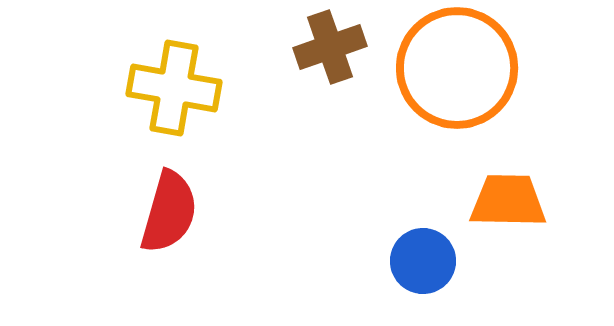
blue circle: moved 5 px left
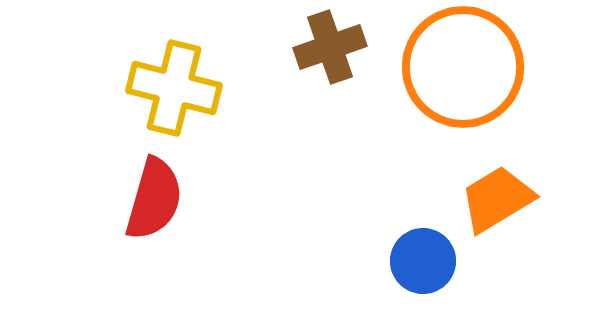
orange circle: moved 6 px right, 1 px up
yellow cross: rotated 4 degrees clockwise
orange trapezoid: moved 11 px left, 2 px up; rotated 32 degrees counterclockwise
red semicircle: moved 15 px left, 13 px up
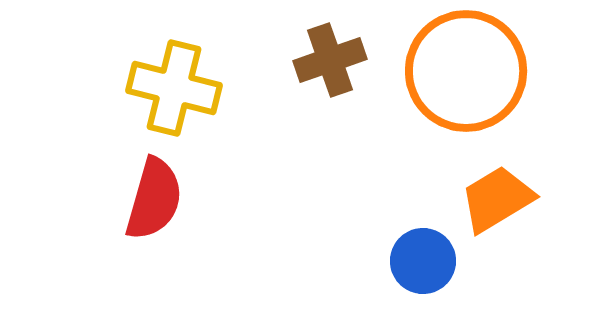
brown cross: moved 13 px down
orange circle: moved 3 px right, 4 px down
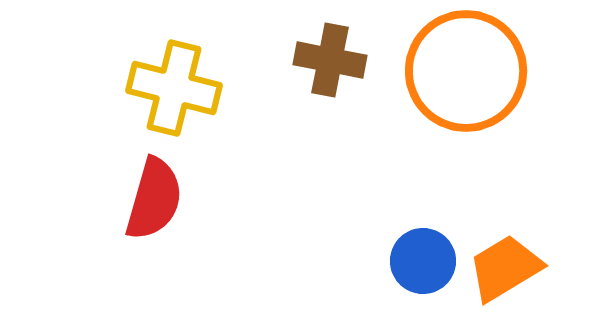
brown cross: rotated 30 degrees clockwise
orange trapezoid: moved 8 px right, 69 px down
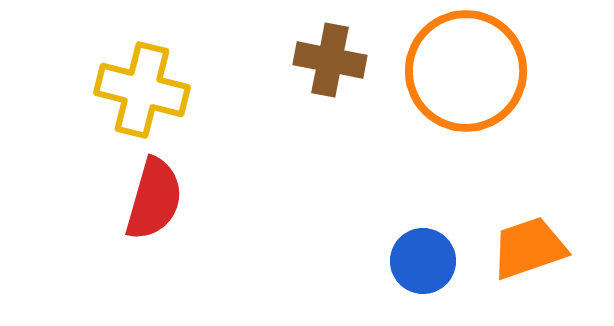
yellow cross: moved 32 px left, 2 px down
orange trapezoid: moved 24 px right, 20 px up; rotated 12 degrees clockwise
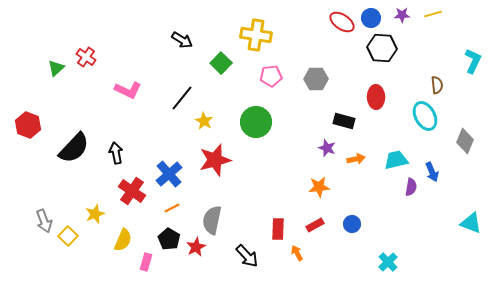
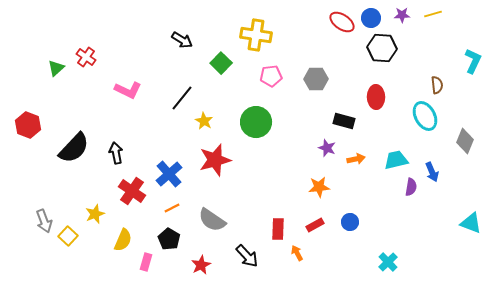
gray semicircle at (212, 220): rotated 68 degrees counterclockwise
blue circle at (352, 224): moved 2 px left, 2 px up
red star at (196, 247): moved 5 px right, 18 px down
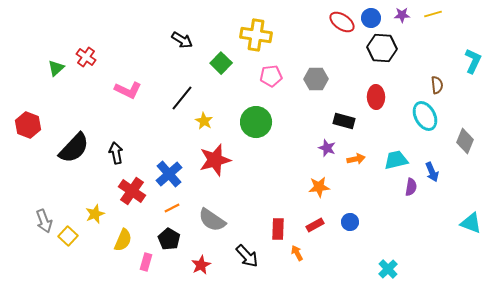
cyan cross at (388, 262): moved 7 px down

#### [EXERCISE]
Count the lines in the material that contain the string "blue" and reply with that number alone.

#### [RESULT OF THIS TASK]
2